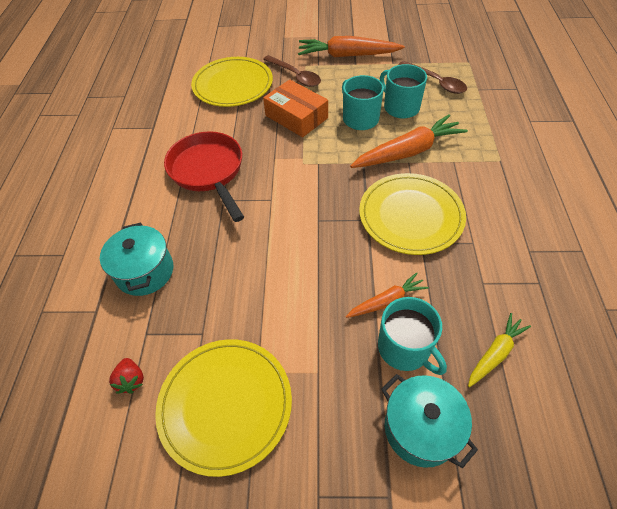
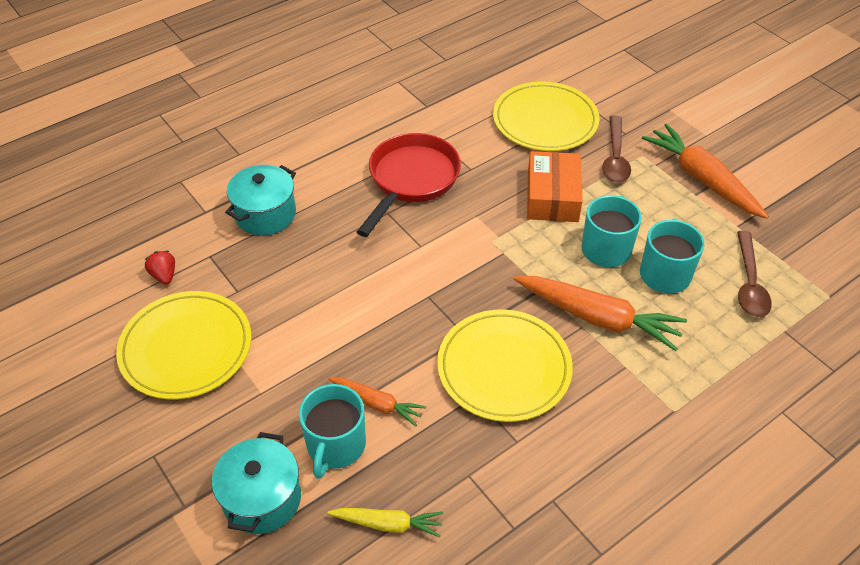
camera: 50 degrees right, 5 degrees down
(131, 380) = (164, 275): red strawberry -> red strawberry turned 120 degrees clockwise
...
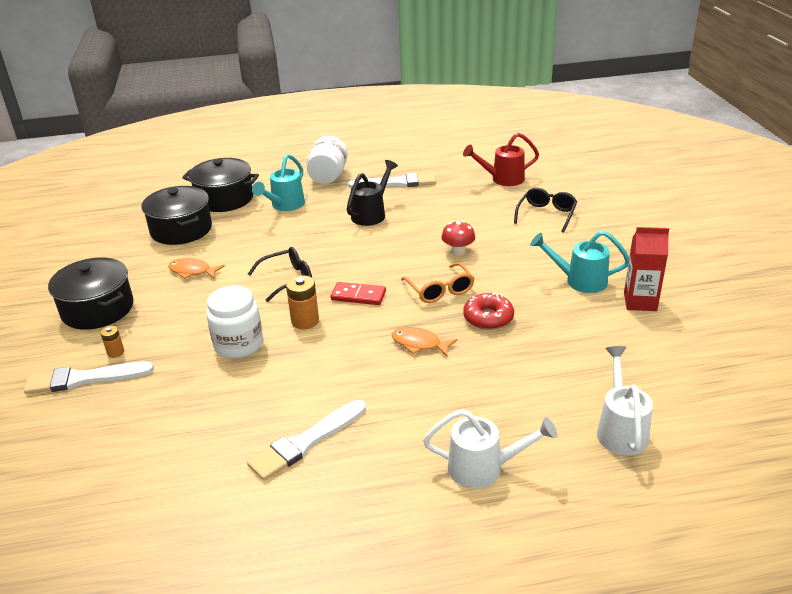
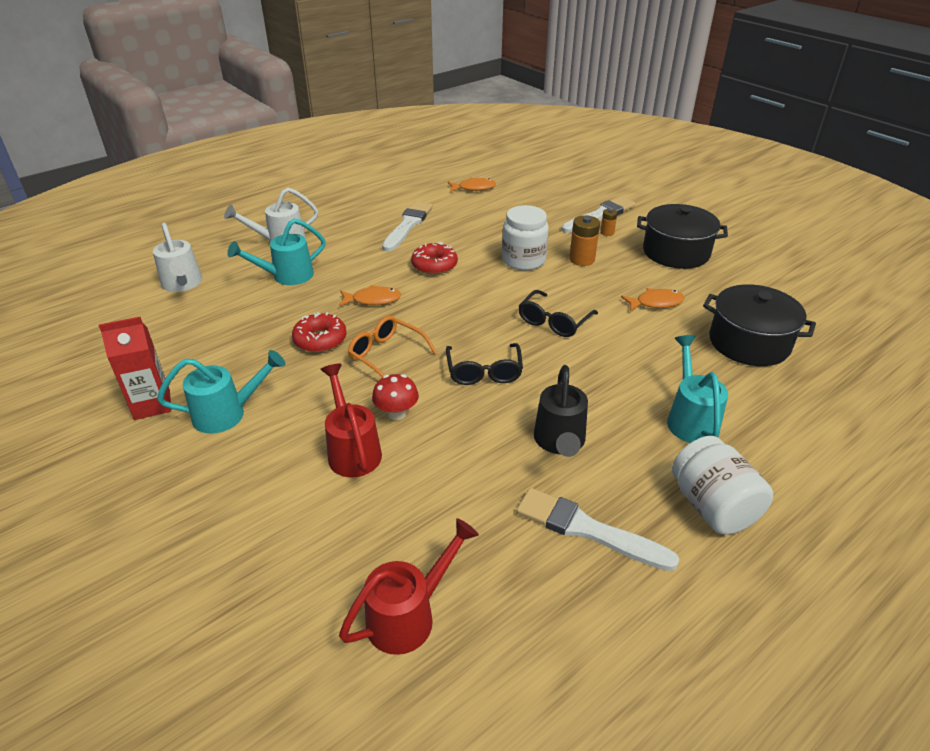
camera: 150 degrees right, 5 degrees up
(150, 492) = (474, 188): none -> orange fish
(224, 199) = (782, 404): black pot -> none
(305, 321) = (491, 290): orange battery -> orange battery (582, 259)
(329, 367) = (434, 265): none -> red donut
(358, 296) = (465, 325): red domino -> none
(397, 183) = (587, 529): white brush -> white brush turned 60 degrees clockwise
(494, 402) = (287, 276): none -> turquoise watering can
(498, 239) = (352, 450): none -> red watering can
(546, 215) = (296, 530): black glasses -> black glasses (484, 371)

• EXERCISE:
Where does the word "none" occur in the records? Return every line that holds it.

• THE ANSWER:
(150, 492) = (474, 188): none -> orange fish
(224, 199) = (782, 404): black pot -> none
(329, 367) = (434, 265): none -> red donut
(358, 296) = (465, 325): red domino -> none
(494, 402) = (287, 276): none -> turquoise watering can
(498, 239) = (352, 450): none -> red watering can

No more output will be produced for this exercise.